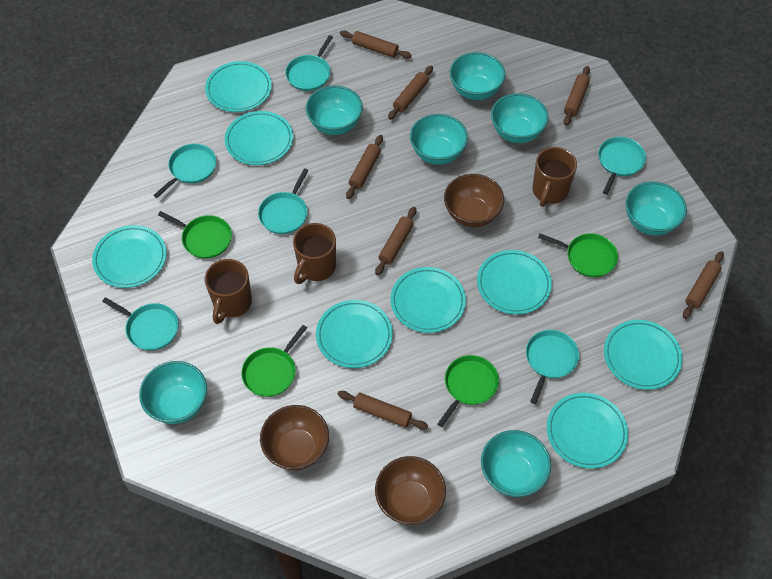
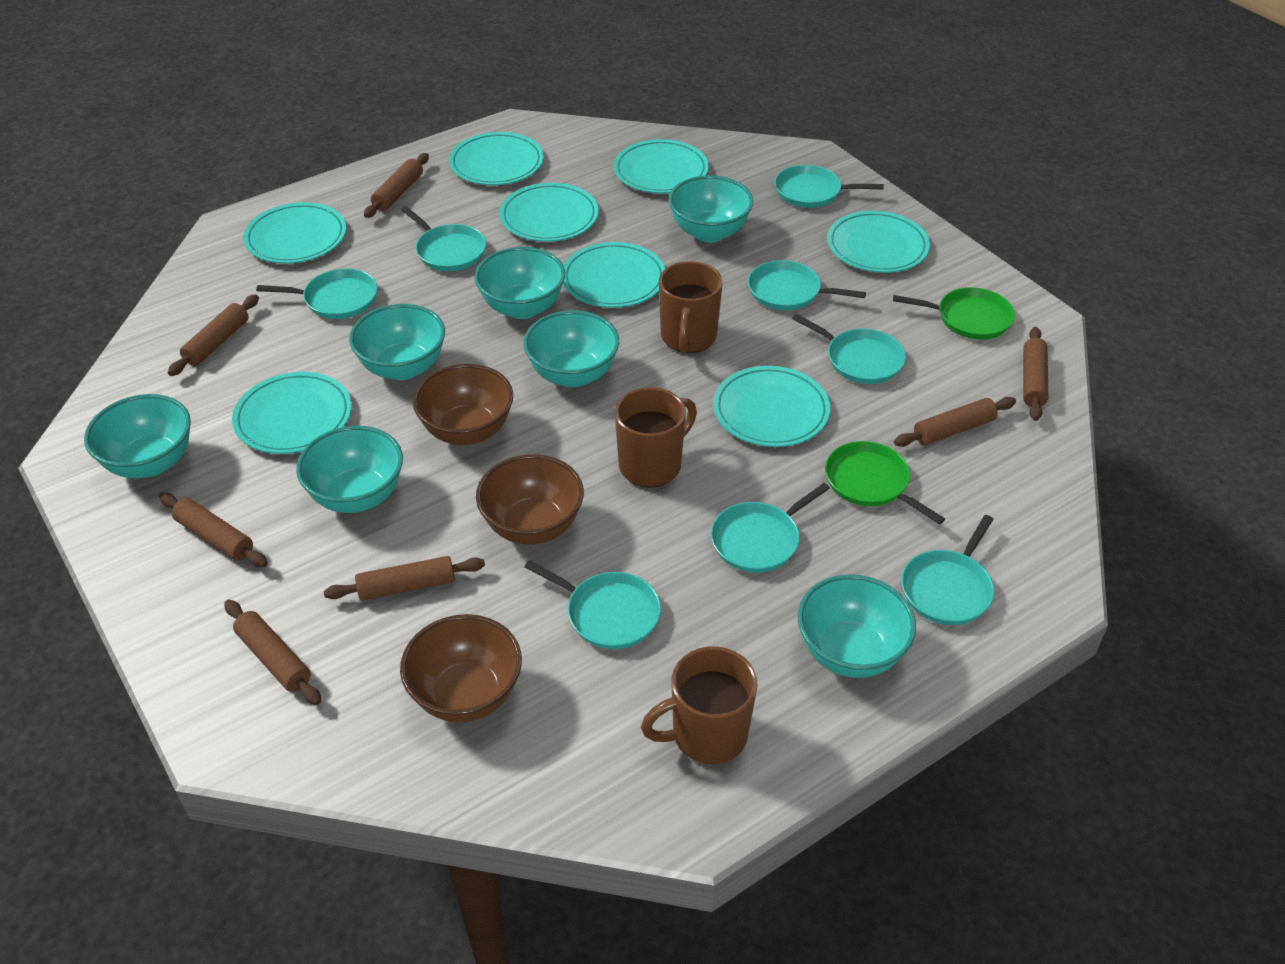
green pan: 4 -> 2
turquoise pan: 6 -> 8

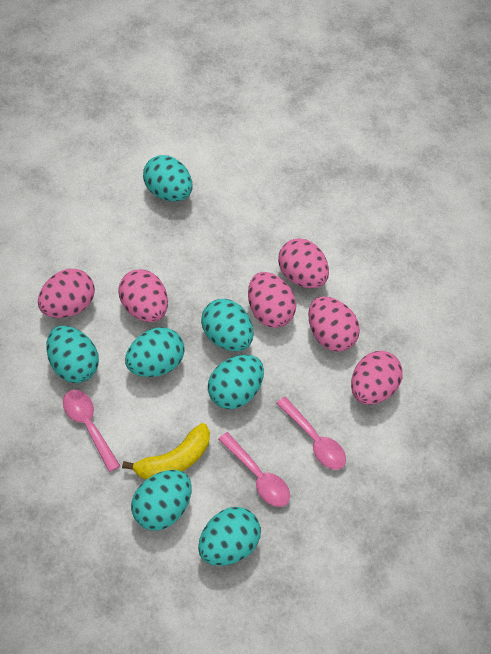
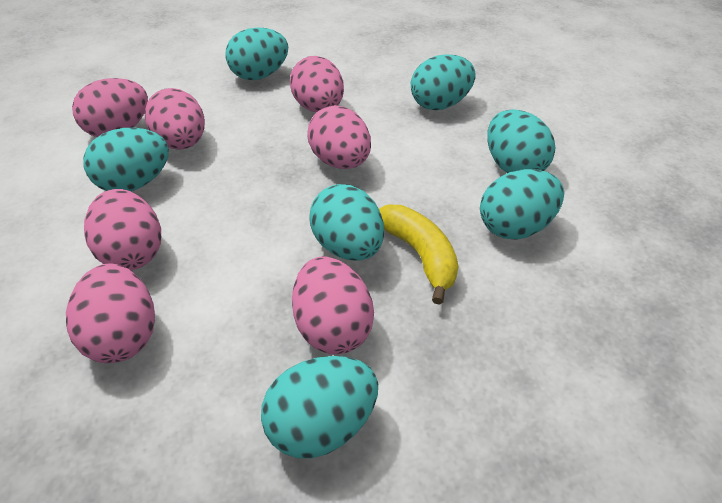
pink egg: 6 -> 7
pink spoon: 3 -> 0

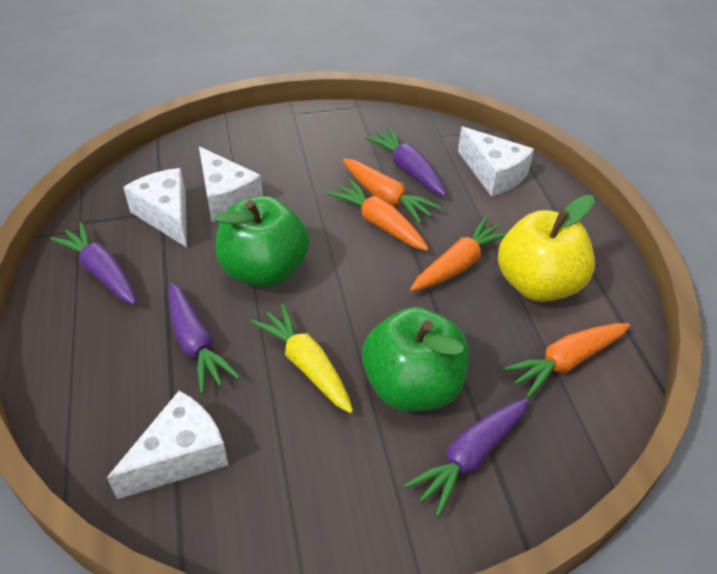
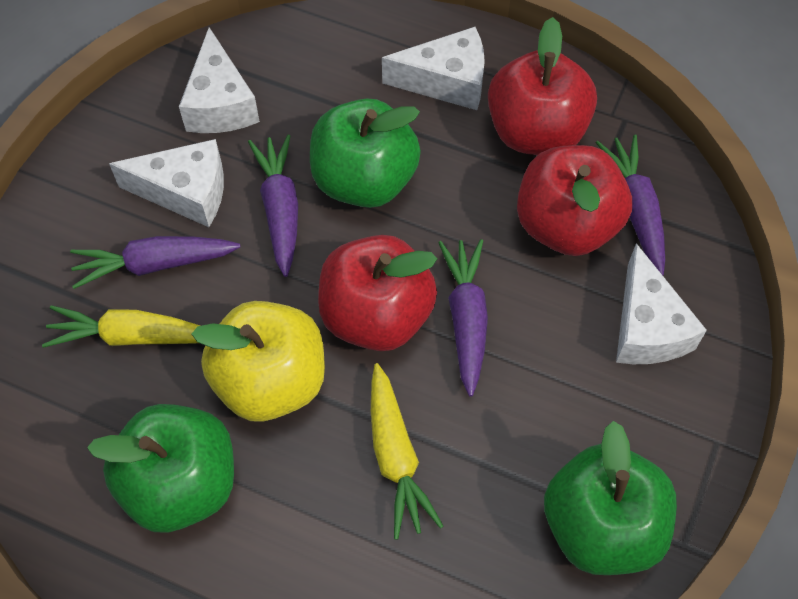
green apple: 2 -> 3
orange carrot: 4 -> 0
red apple: 0 -> 3
yellow carrot: 1 -> 2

+--

■ **What to produce**: Excluding the pictures, transcribe all of the entries exactly.

■ **Written solution**:
green pan: 4 -> 2
turquoise pan: 6 -> 8

pink egg: 6 -> 7
pink spoon: 3 -> 0

green apple: 2 -> 3
orange carrot: 4 -> 0
red apple: 0 -> 3
yellow carrot: 1 -> 2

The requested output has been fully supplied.